» Exercise requirements
Within the records below, reproduce without change the lines from the line that has "pink pawn: 0 -> 1" through the line that has "purple spinning top: 2 -> 3", and only those.

(Scene edit records)
* * * *

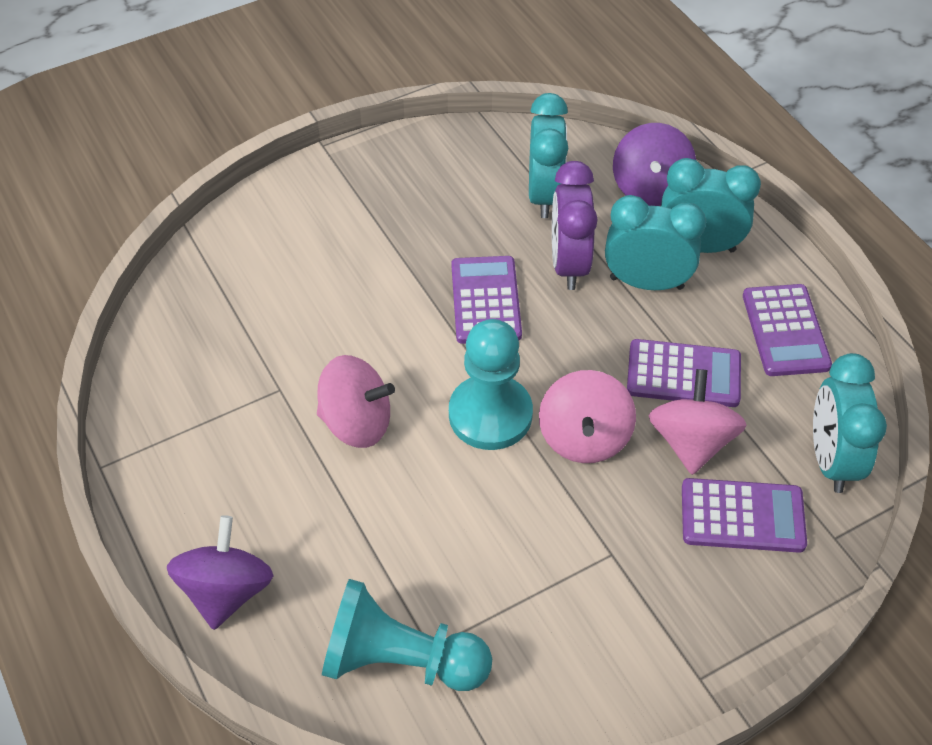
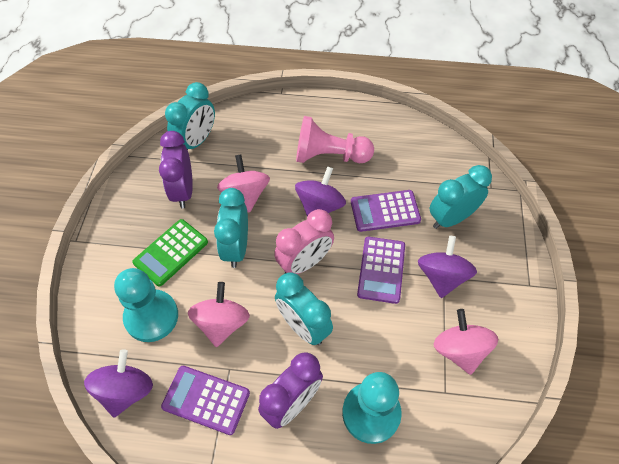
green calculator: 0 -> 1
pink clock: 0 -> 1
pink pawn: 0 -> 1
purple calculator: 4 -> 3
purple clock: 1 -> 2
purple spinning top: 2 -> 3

* * * *

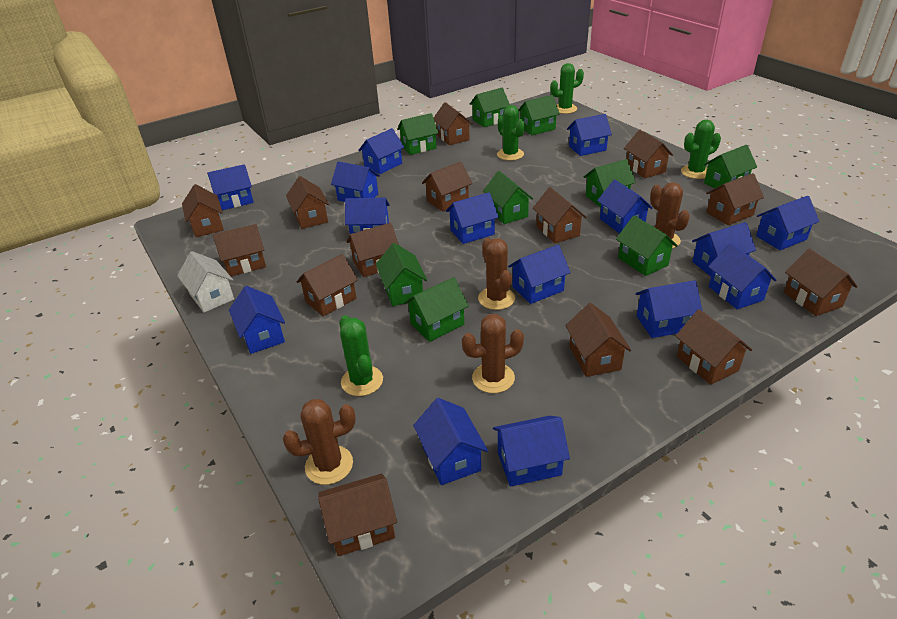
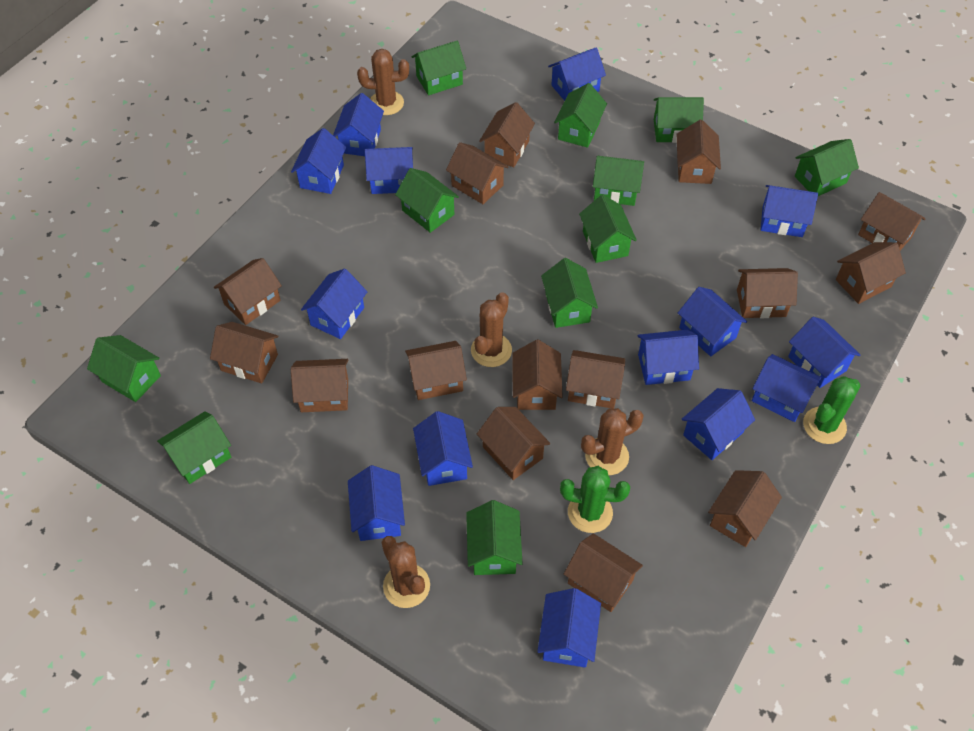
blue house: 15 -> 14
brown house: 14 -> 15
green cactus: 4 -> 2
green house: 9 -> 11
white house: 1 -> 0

* * * *

» Result below
pink pawn: 0 -> 1
purple calculator: 4 -> 3
purple clock: 1 -> 2
purple spinning top: 2 -> 3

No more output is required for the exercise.